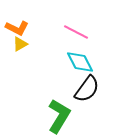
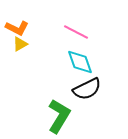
cyan diamond: rotated 8 degrees clockwise
black semicircle: rotated 28 degrees clockwise
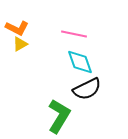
pink line: moved 2 px left, 2 px down; rotated 15 degrees counterclockwise
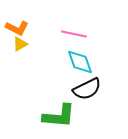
green L-shape: rotated 64 degrees clockwise
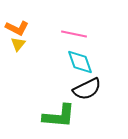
yellow triangle: moved 2 px left; rotated 21 degrees counterclockwise
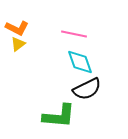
yellow triangle: rotated 14 degrees clockwise
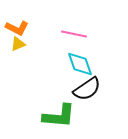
yellow triangle: rotated 14 degrees clockwise
cyan diamond: moved 2 px down
black semicircle: rotated 8 degrees counterclockwise
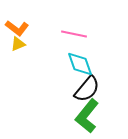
orange L-shape: rotated 10 degrees clockwise
black semicircle: rotated 16 degrees counterclockwise
green L-shape: moved 28 px right; rotated 124 degrees clockwise
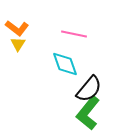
yellow triangle: rotated 35 degrees counterclockwise
cyan diamond: moved 15 px left
black semicircle: moved 2 px right
green L-shape: moved 1 px right, 3 px up
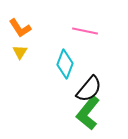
orange L-shape: moved 3 px right; rotated 20 degrees clockwise
pink line: moved 11 px right, 3 px up
yellow triangle: moved 2 px right, 8 px down
cyan diamond: rotated 40 degrees clockwise
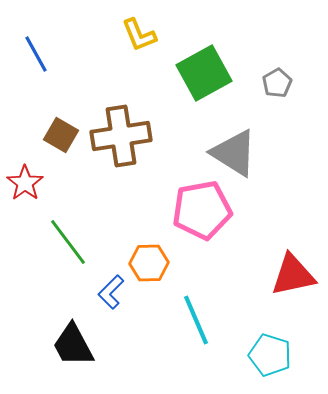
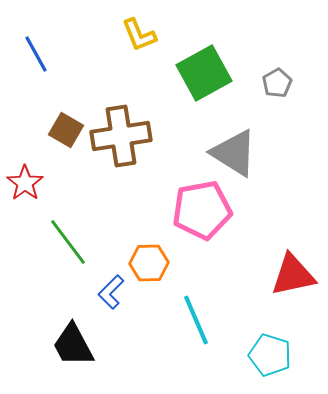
brown square: moved 5 px right, 5 px up
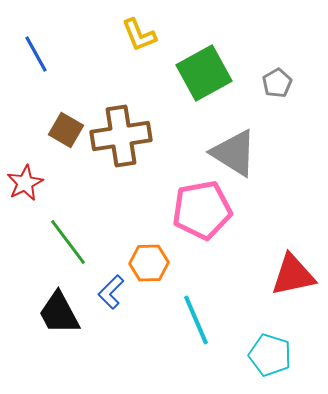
red star: rotated 9 degrees clockwise
black trapezoid: moved 14 px left, 32 px up
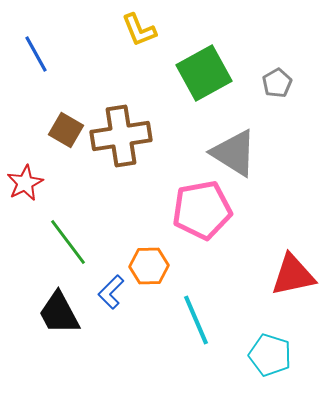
yellow L-shape: moved 5 px up
orange hexagon: moved 3 px down
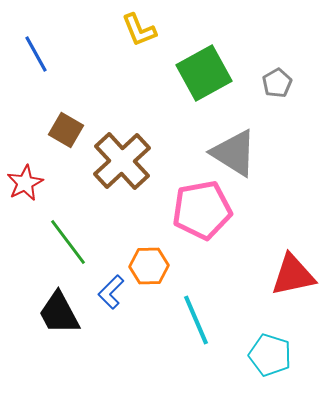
brown cross: moved 1 px right, 25 px down; rotated 34 degrees counterclockwise
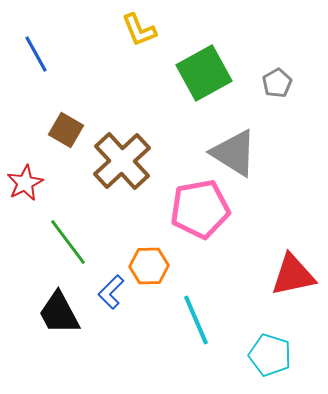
pink pentagon: moved 2 px left, 1 px up
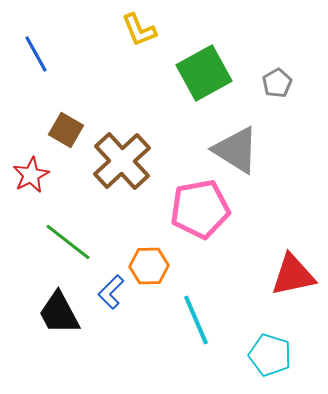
gray triangle: moved 2 px right, 3 px up
red star: moved 6 px right, 8 px up
green line: rotated 15 degrees counterclockwise
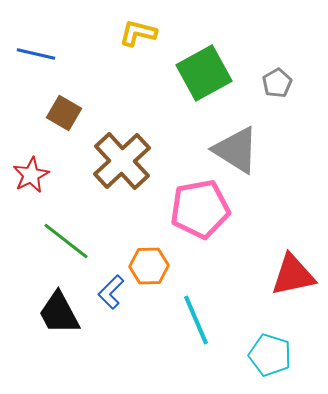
yellow L-shape: moved 1 px left, 3 px down; rotated 126 degrees clockwise
blue line: rotated 48 degrees counterclockwise
brown square: moved 2 px left, 17 px up
green line: moved 2 px left, 1 px up
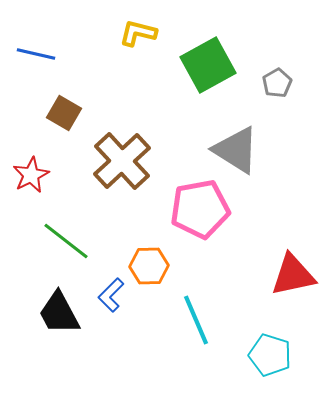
green square: moved 4 px right, 8 px up
blue L-shape: moved 3 px down
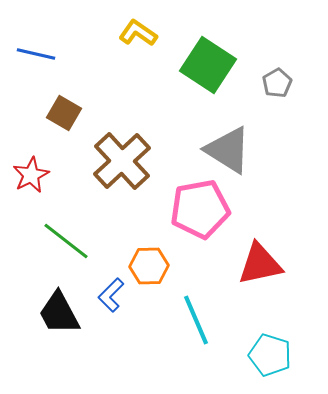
yellow L-shape: rotated 21 degrees clockwise
green square: rotated 28 degrees counterclockwise
gray triangle: moved 8 px left
red triangle: moved 33 px left, 11 px up
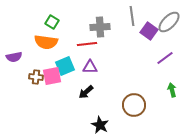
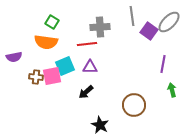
purple line: moved 2 px left, 6 px down; rotated 42 degrees counterclockwise
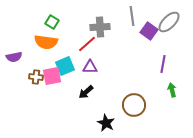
red line: rotated 36 degrees counterclockwise
black star: moved 6 px right, 2 px up
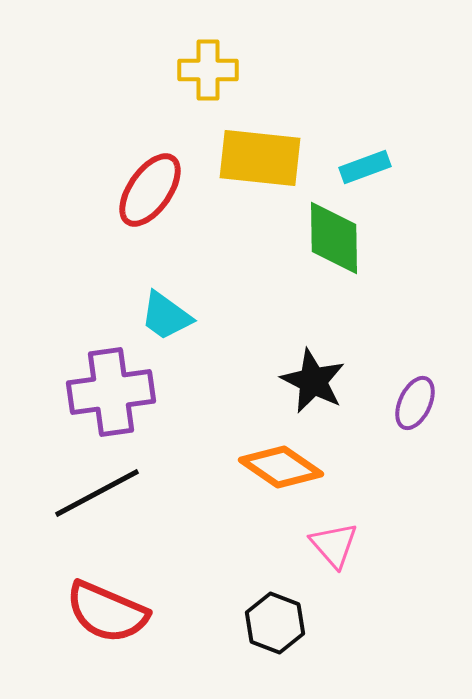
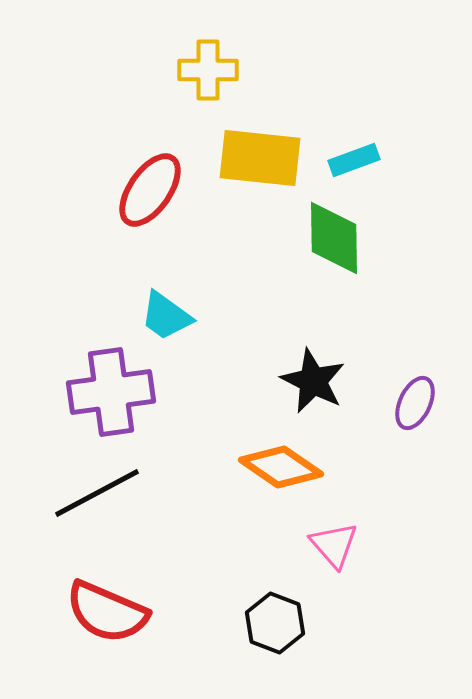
cyan rectangle: moved 11 px left, 7 px up
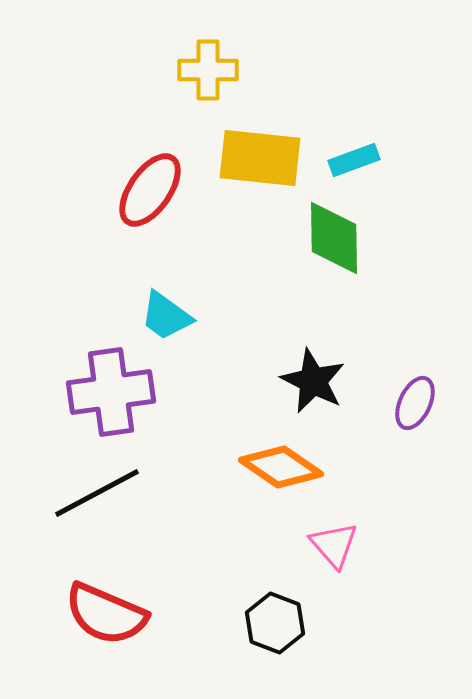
red semicircle: moved 1 px left, 2 px down
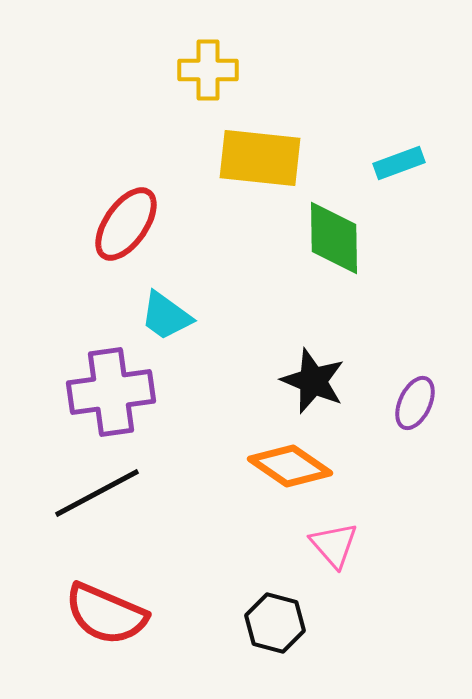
cyan rectangle: moved 45 px right, 3 px down
red ellipse: moved 24 px left, 34 px down
black star: rotated 4 degrees counterclockwise
orange diamond: moved 9 px right, 1 px up
black hexagon: rotated 6 degrees counterclockwise
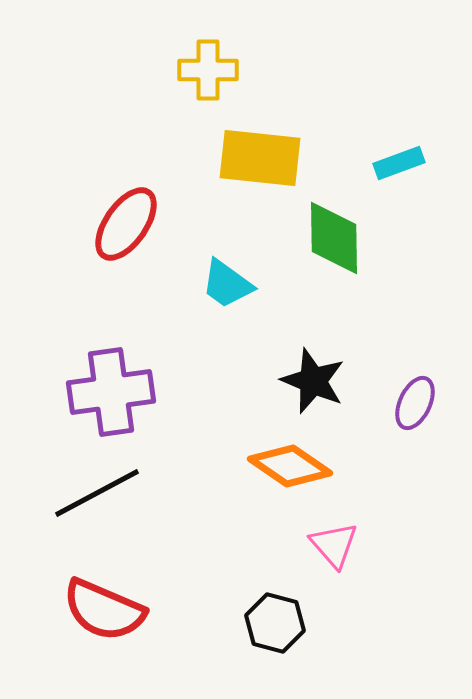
cyan trapezoid: moved 61 px right, 32 px up
red semicircle: moved 2 px left, 4 px up
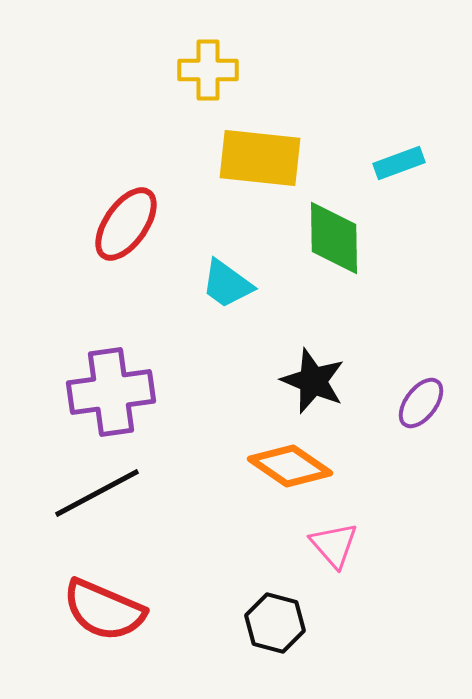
purple ellipse: moved 6 px right; rotated 12 degrees clockwise
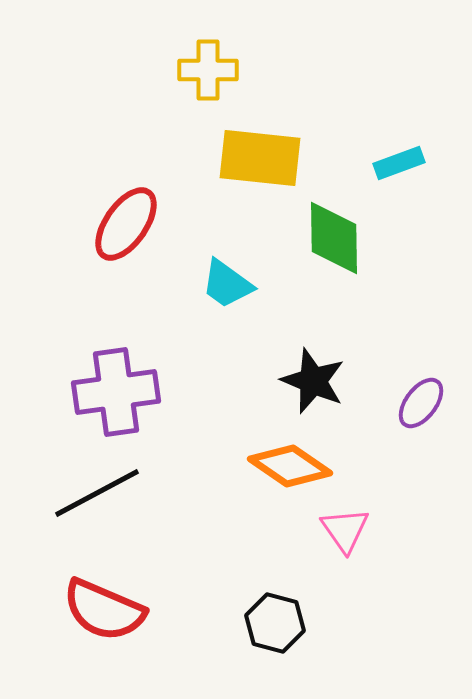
purple cross: moved 5 px right
pink triangle: moved 11 px right, 15 px up; rotated 6 degrees clockwise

**Job:** Reproduce the lines of the data above verbatim, beginning at the line that contains "pink line: moved 2" and ending after the line that contains "green line: moved 2 px left, 1 px up". Leave out the picture lines.

**Response below:**
pink line: moved 2 px left, 2 px down; rotated 15 degrees counterclockwise
green L-shape: rotated 64 degrees clockwise
yellow triangle: moved 2 px left; rotated 21 degrees counterclockwise
yellow triangle: rotated 14 degrees clockwise
yellow triangle: rotated 14 degrees clockwise
cyan diamond: moved 2 px down
black semicircle: rotated 8 degrees counterclockwise
orange L-shape: rotated 10 degrees clockwise
black semicircle: rotated 16 degrees counterclockwise
green L-shape: moved 28 px right; rotated 124 degrees clockwise
yellow triangle: rotated 35 degrees counterclockwise
cyan diamond: moved 15 px left
black semicircle: moved 2 px right
green L-shape: moved 1 px right, 3 px up
orange L-shape: moved 3 px right; rotated 20 degrees clockwise
pink line: moved 11 px right, 3 px up
yellow triangle: moved 2 px right, 8 px down
cyan diamond: rotated 40 degrees clockwise
brown square: moved 5 px right, 5 px up
red star: rotated 9 degrees clockwise
black trapezoid: moved 14 px left, 32 px up
yellow L-shape: moved 5 px up
orange hexagon: moved 3 px down
brown cross: moved 1 px right, 25 px down; rotated 34 degrees counterclockwise
pink pentagon: moved 2 px left, 1 px up
gray triangle: moved 2 px right, 3 px up
red star: moved 6 px right, 8 px up
green line: rotated 15 degrees counterclockwise
yellow L-shape: moved 1 px left, 3 px down; rotated 126 degrees clockwise
blue line: rotated 48 degrees counterclockwise
brown square: moved 2 px left, 17 px up
green line: moved 2 px left, 1 px up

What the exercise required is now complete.